Brief: Transcribe the entries below exactly; leave every image out.

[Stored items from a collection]

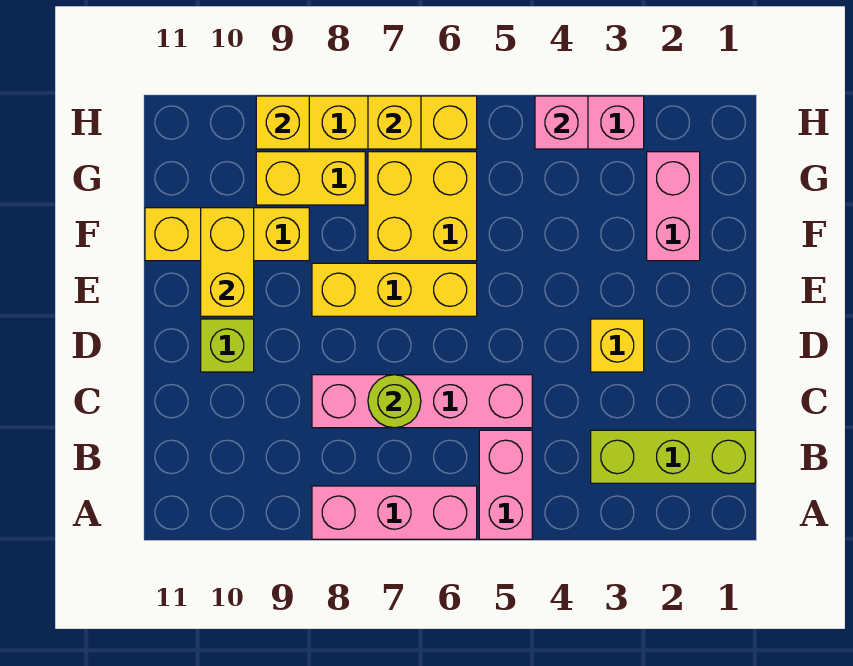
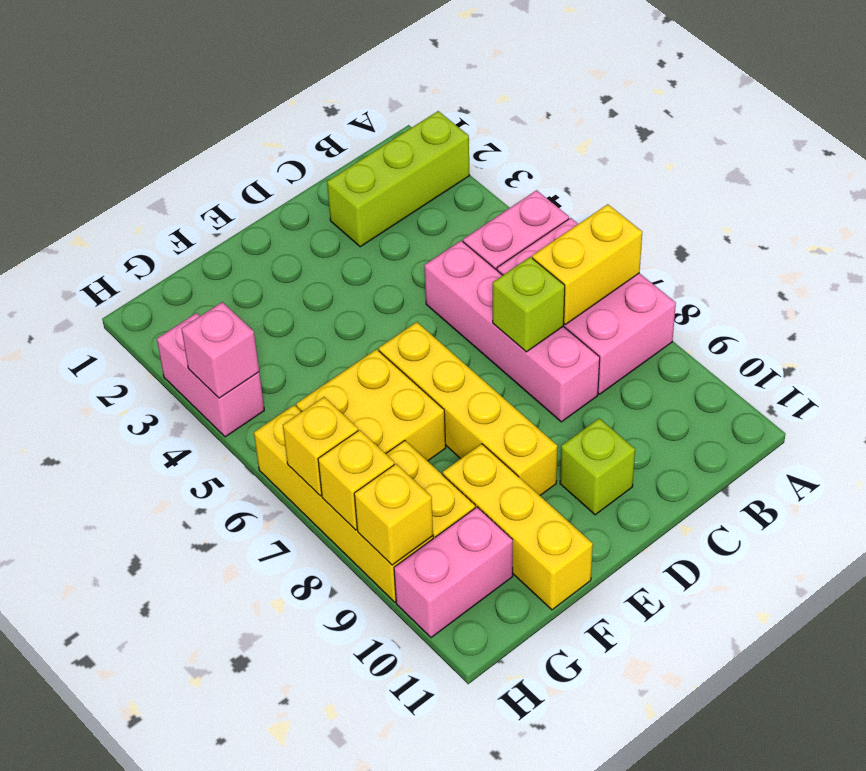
pink brick A6:A8 level 1 -> pink brick A6:B8 level 1
lime brick B1:B3 level 1 -> lime brick A2:C2 level 1
lime round brick C7 level 2 -> lime brick C7 level 2
yellow brick D3 level 1 -> yellow brick H8 level 2
yellow brick E6:E8 level 1 -> yellow brick E6:E9 level 1
yellow brick E10:F10 level 2 -> yellow brick A7:B7 level 2
pink brick F2:G2 level 1 -> pink brick G10:H10 level 1

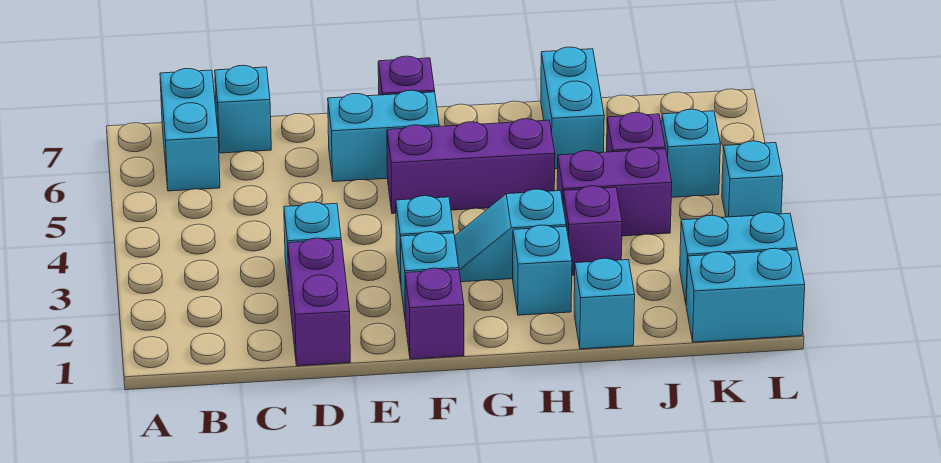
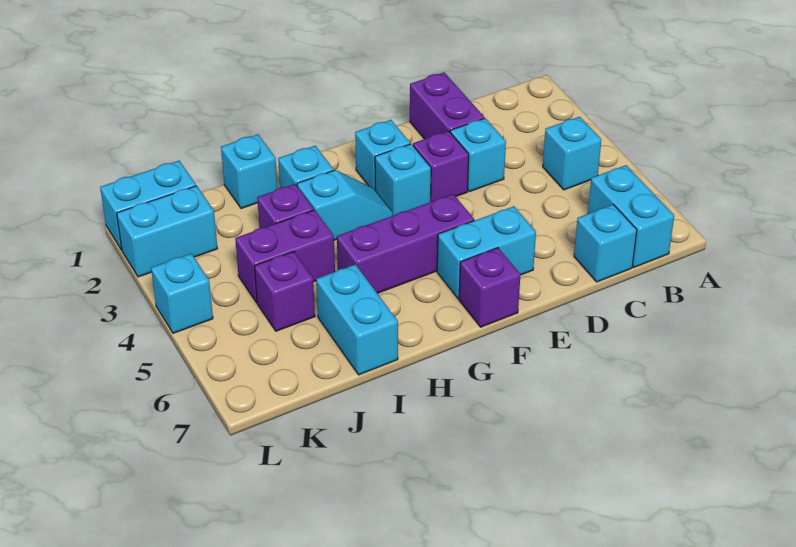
purple brick F1 level 1 -> purple brick E3 level 1
cyan brick K5 level 1 -> cyan brick B4 level 1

Written answer:
pink brick A6:A8 level 1 -> pink brick A6:B8 level 1
lime brick B1:B3 level 1 -> lime brick A2:C2 level 1
lime round brick C7 level 2 -> lime brick C7 level 2
yellow brick D3 level 1 -> yellow brick H8 level 2
yellow brick E6:E8 level 1 -> yellow brick E6:E9 level 1
yellow brick E10:F10 level 2 -> yellow brick A7:B7 level 2
pink brick F2:G2 level 1 -> pink brick G10:H10 level 1

purple brick F1 level 1 -> purple brick E3 level 1
cyan brick K5 level 1 -> cyan brick B4 level 1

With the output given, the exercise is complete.